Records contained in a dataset

——

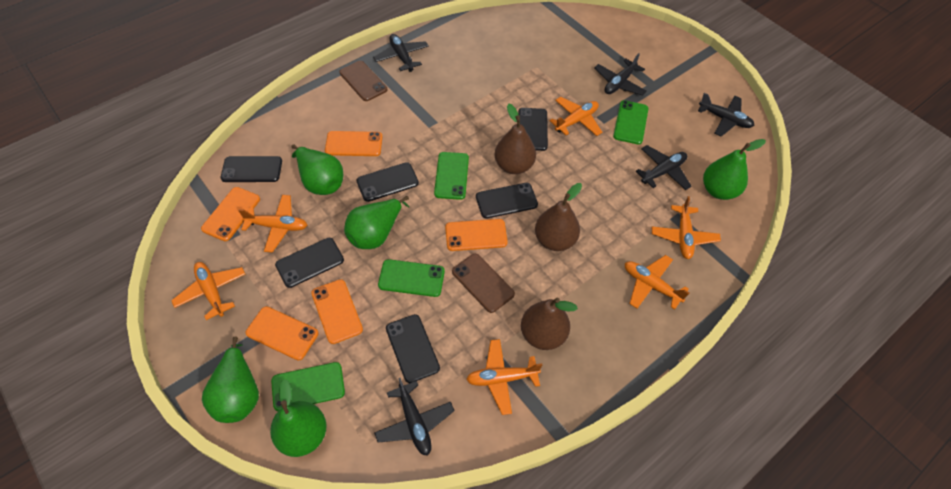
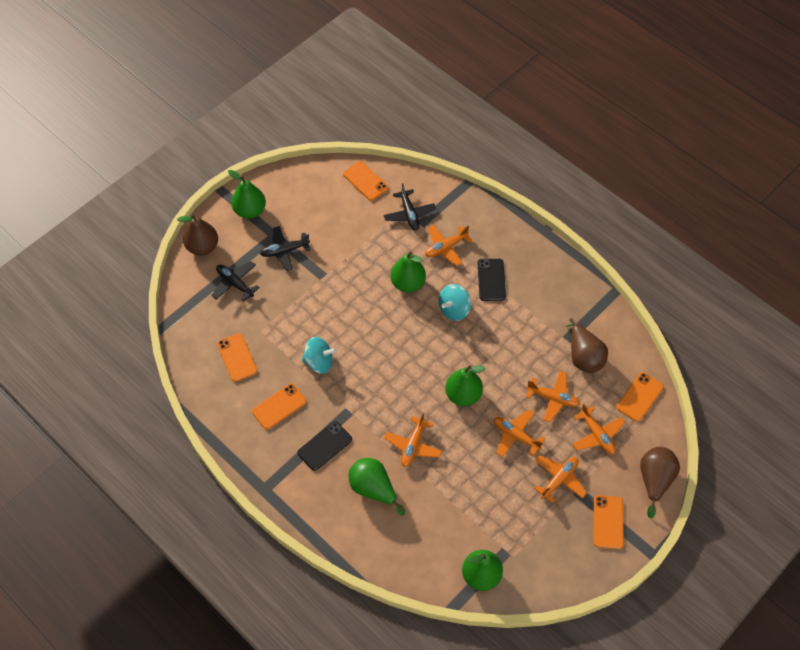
black phone: 6 -> 2
black plane: 5 -> 3
brown phone: 2 -> 0
green phone: 4 -> 0
turquoise spinning top: 0 -> 2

——

Exercise directions. Leave every picture out. Retype the remaining data exactly.

Response.
black phone: 6 -> 2
black plane: 5 -> 3
brown phone: 2 -> 0
green phone: 4 -> 0
turquoise spinning top: 0 -> 2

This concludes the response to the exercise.